==== Records supplied ====

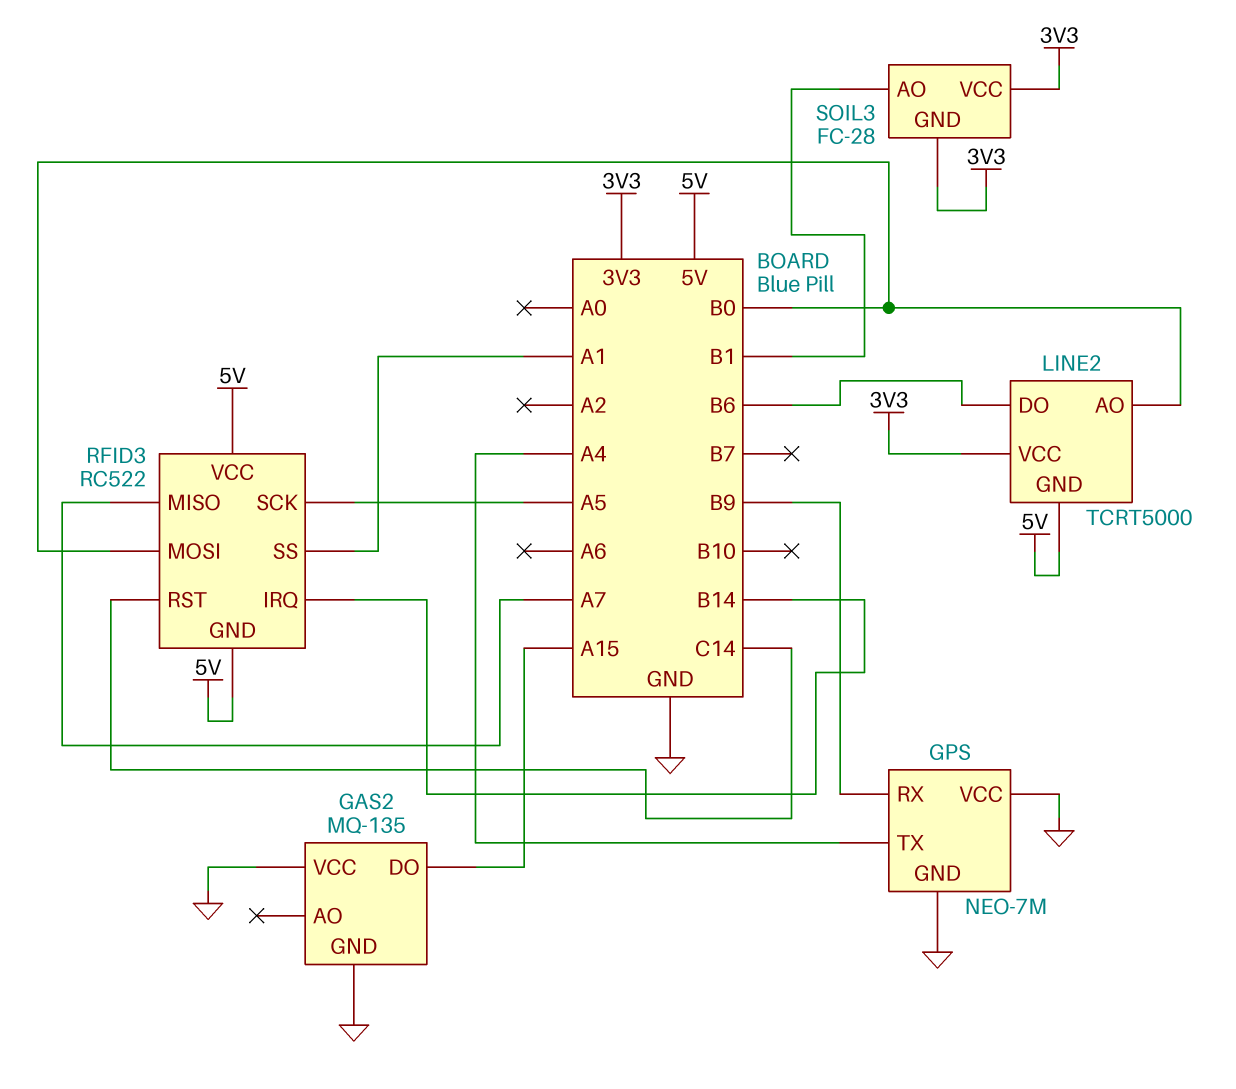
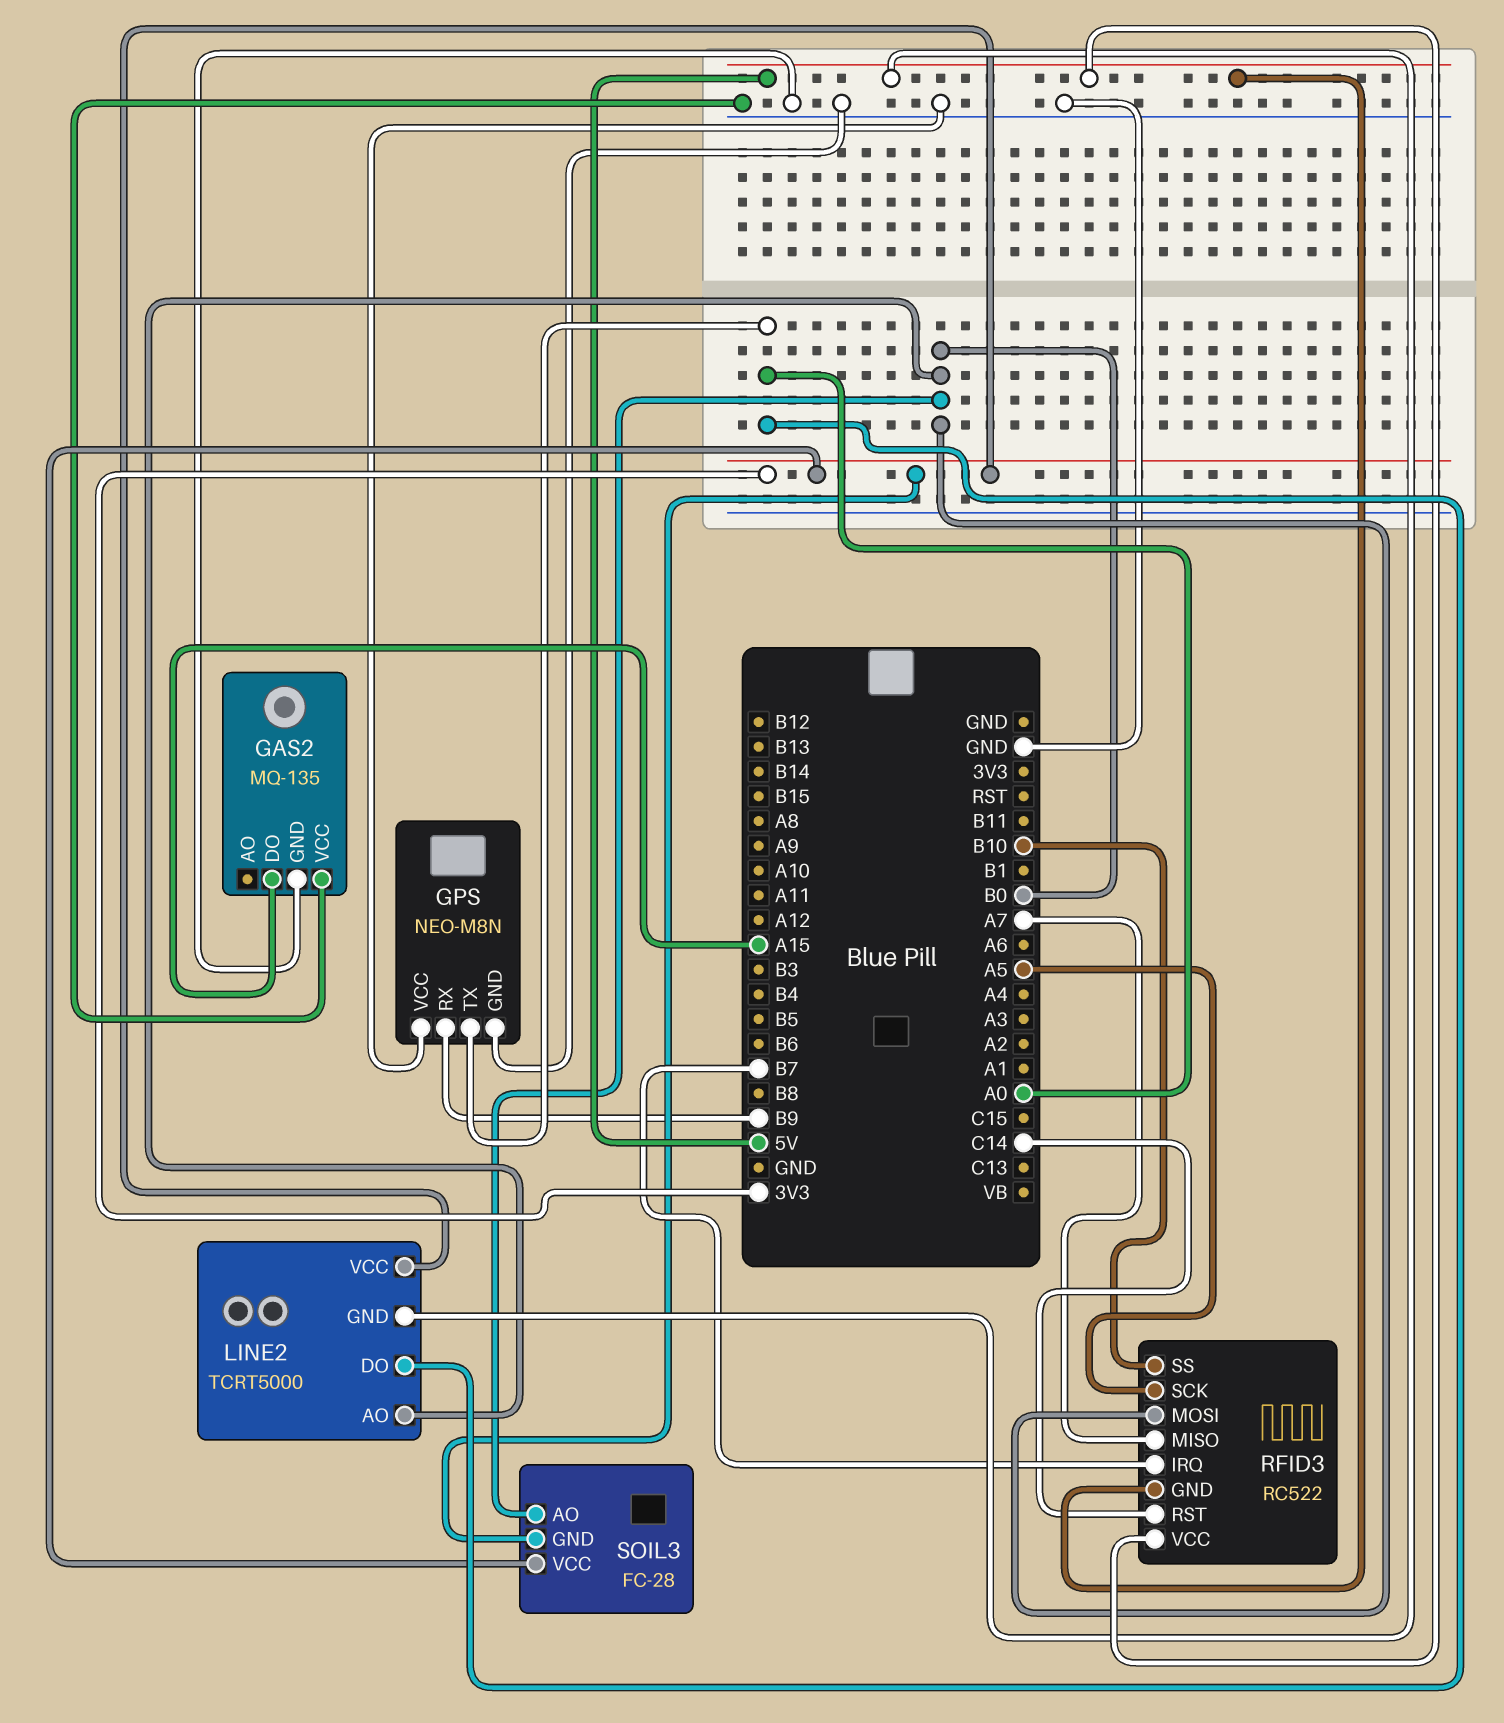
GPS: NEO-7M -> NEO-M8N
GPS pin TX: A4 -> A0
LINE2 pin DO: B6 -> A0
RFID3 pin IRQ: B14 -> B7
RFID3 pin SS: A1 -> B10
SOIL3 pin AO: B1 -> B0

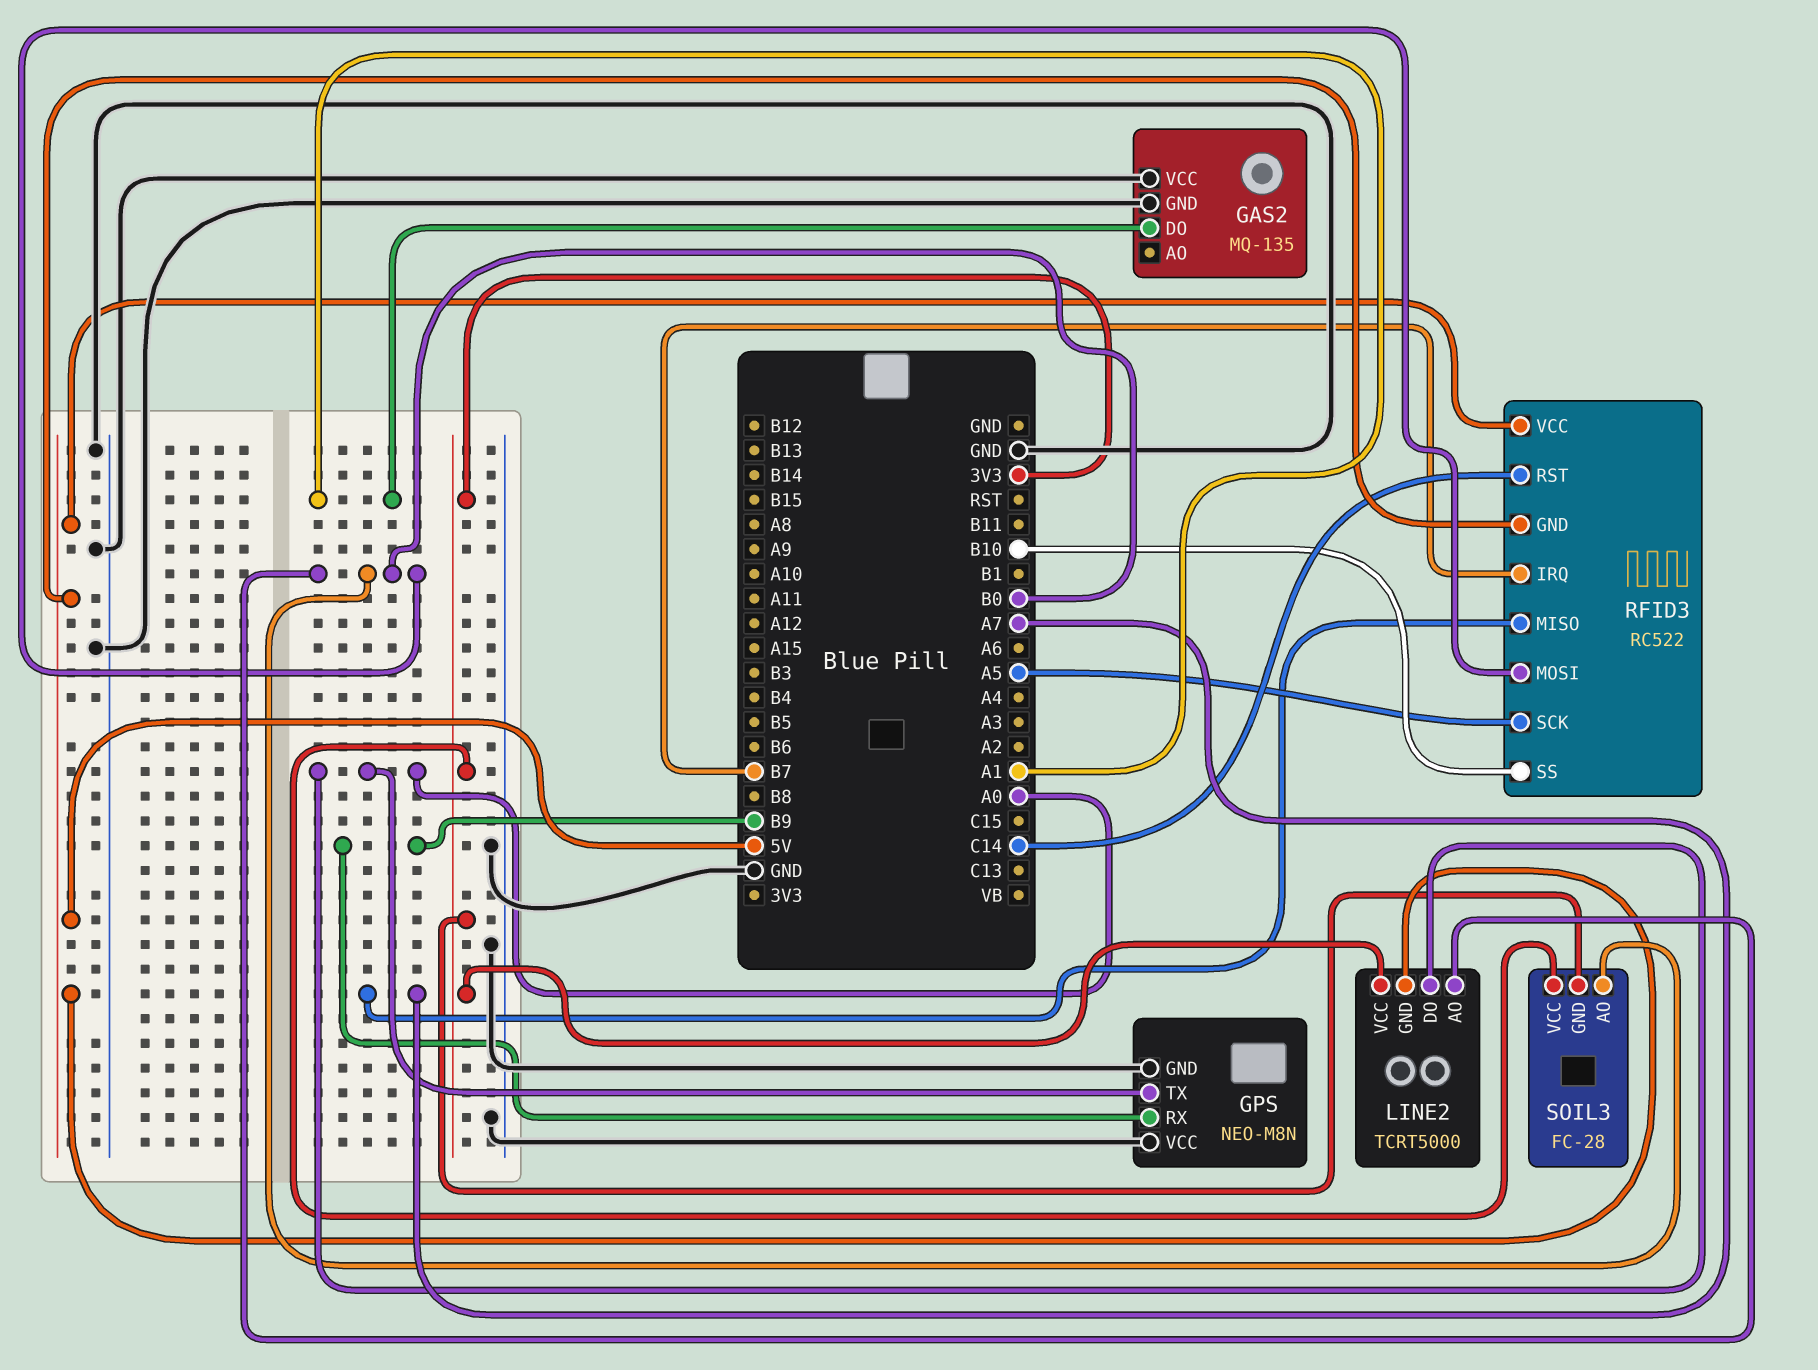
GAS2 pin DO: A15 -> A1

====

Exercise directions: The span to retype runs from the line containing "RFID3 pin SS: A1 -> B10" through the last line of the listing above, both ends included; copy it exactly, without pictures.

Response area:
RFID3 pin SS: A1 -> B10
SOIL3 pin AO: B1 -> B0

GAS2 pin DO: A15 -> A1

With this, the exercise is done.